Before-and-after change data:
########################################

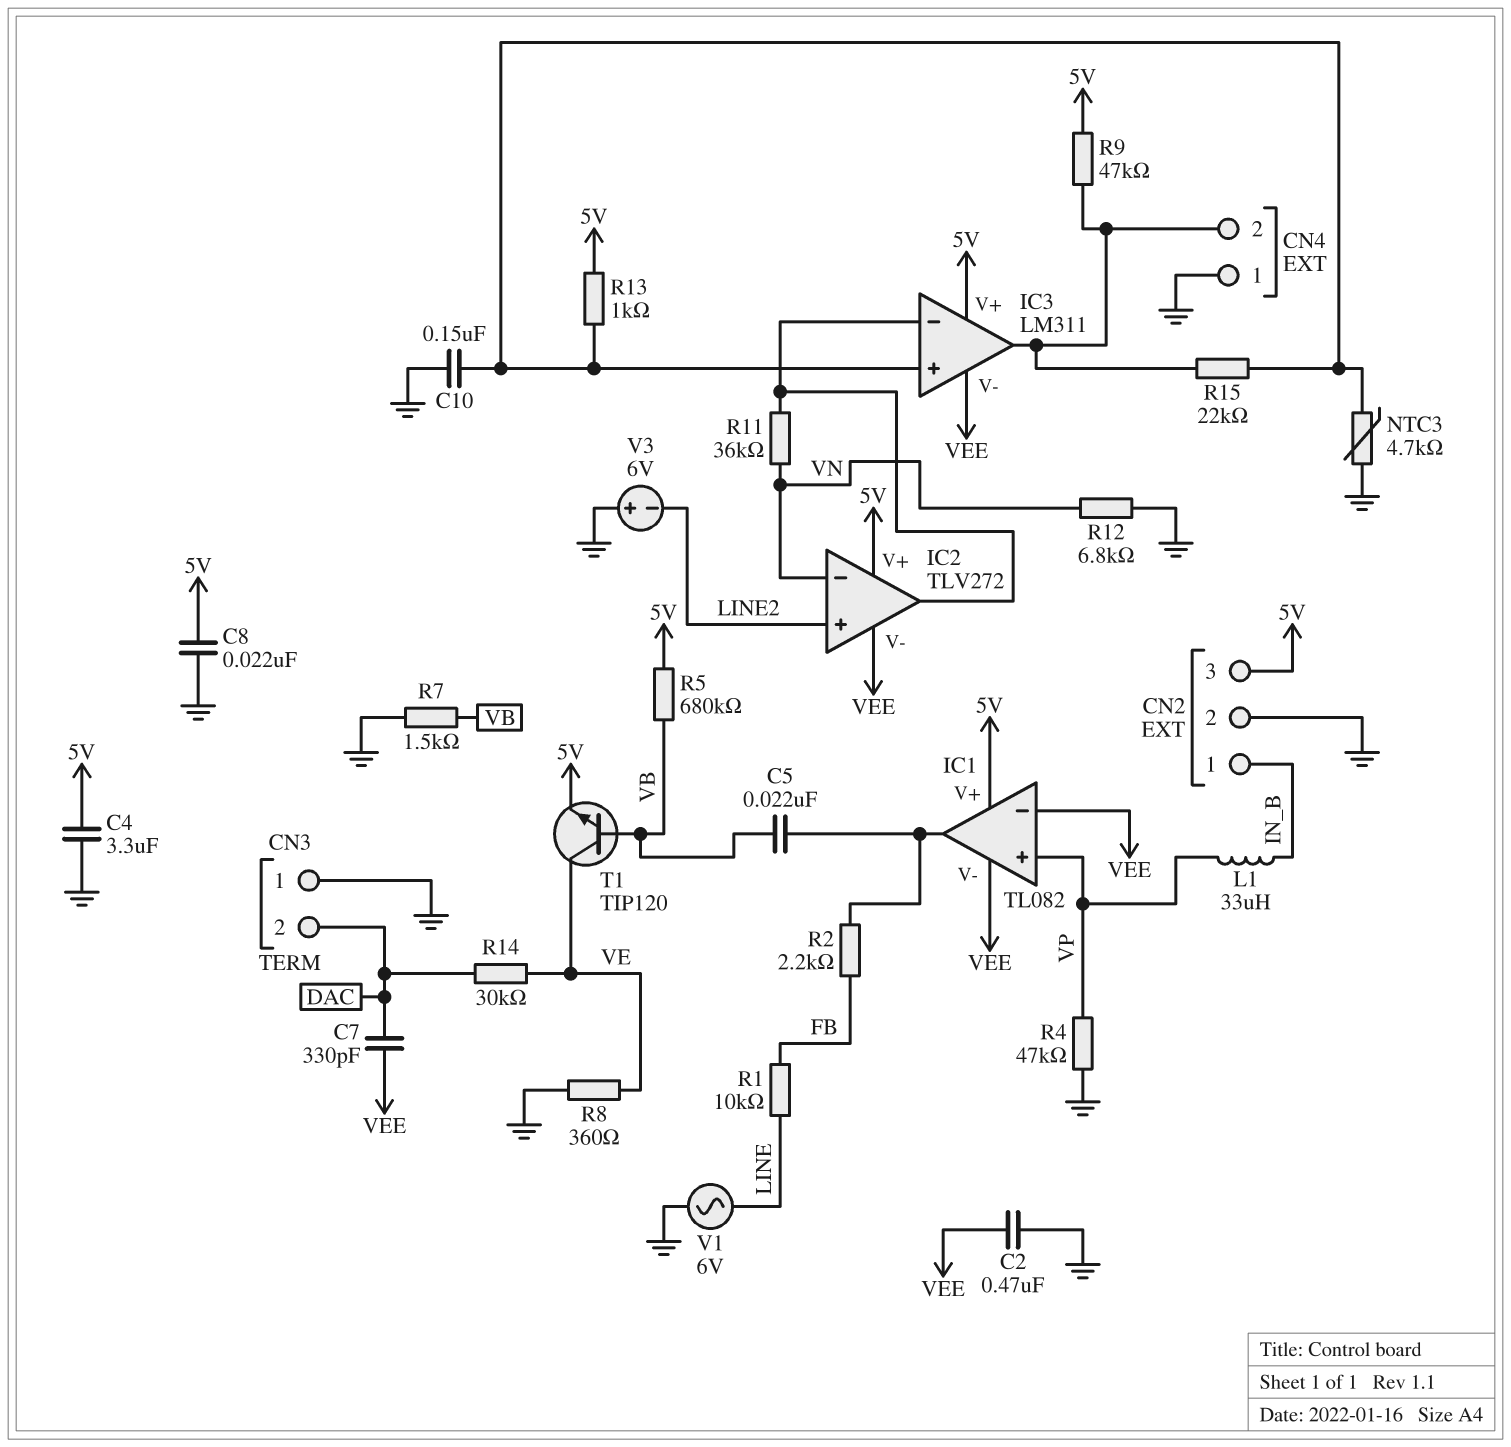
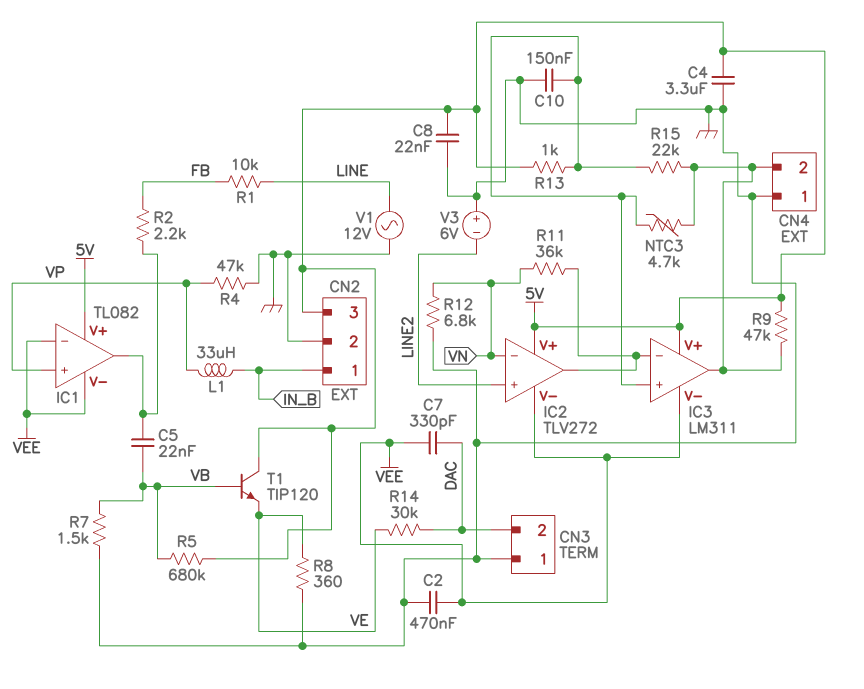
NTC3: 4.7k (GND, IC3/in+) -> 4.7k (CN4/2, IC3/in+)
T1: NPN TIP120 (B VB, C VE, E 5V) -> NPN TIP120 (B VB, C 5V, E VE)
V1: AC 6V (GND, LINE) -> AC 12V (GND, LINE)

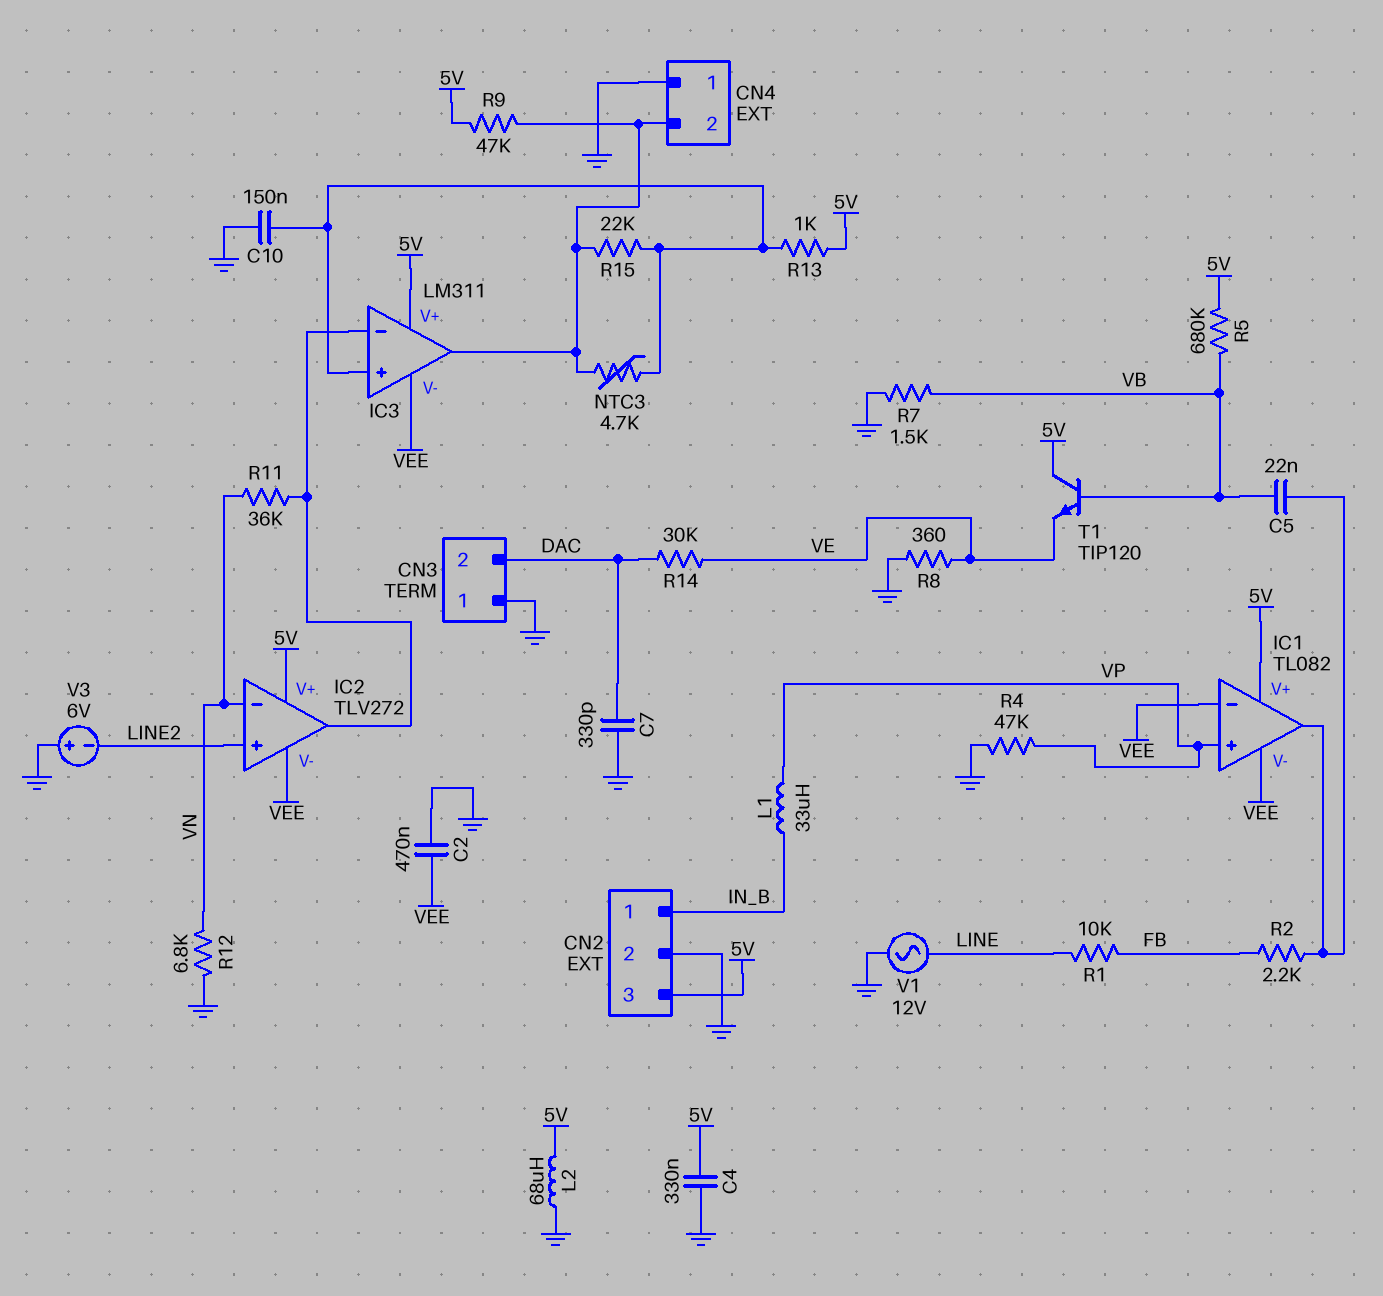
C4: 3.3uF (5V, GND) -> 330nF (5V, GND)
C7: 330pF (DAC, VEE) -> 330pF (DAC, GND)
C8: 22nF (5V, GND) -> none
L2: none -> 68uH (5V, GND)

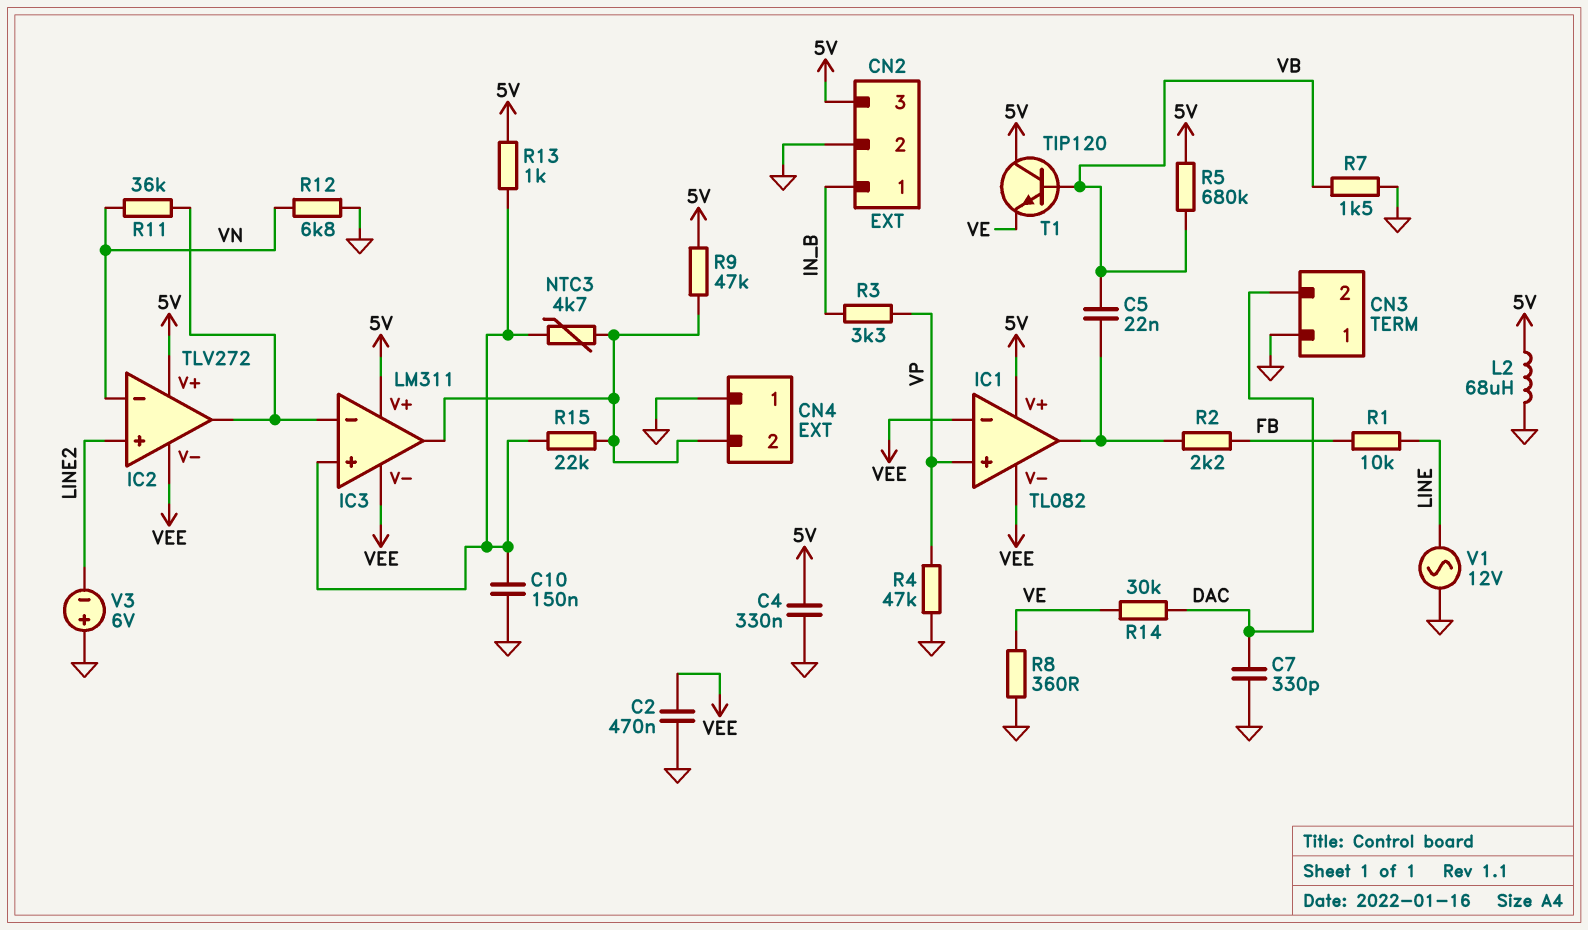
L1: 33uH (IN_B, VP) -> none
R3: none -> 3.3k (IN_B, VP)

########################################

WORK REQUEST.
When a line in the data above contains the string "none", copy that line.

TASK RESULT.
C8: 22nF (5V, GND) -> none
L2: none -> 68uH (5V, GND)
L1: 33uH (IN_B, VP) -> none
R3: none -> 3.3k (IN_B, VP)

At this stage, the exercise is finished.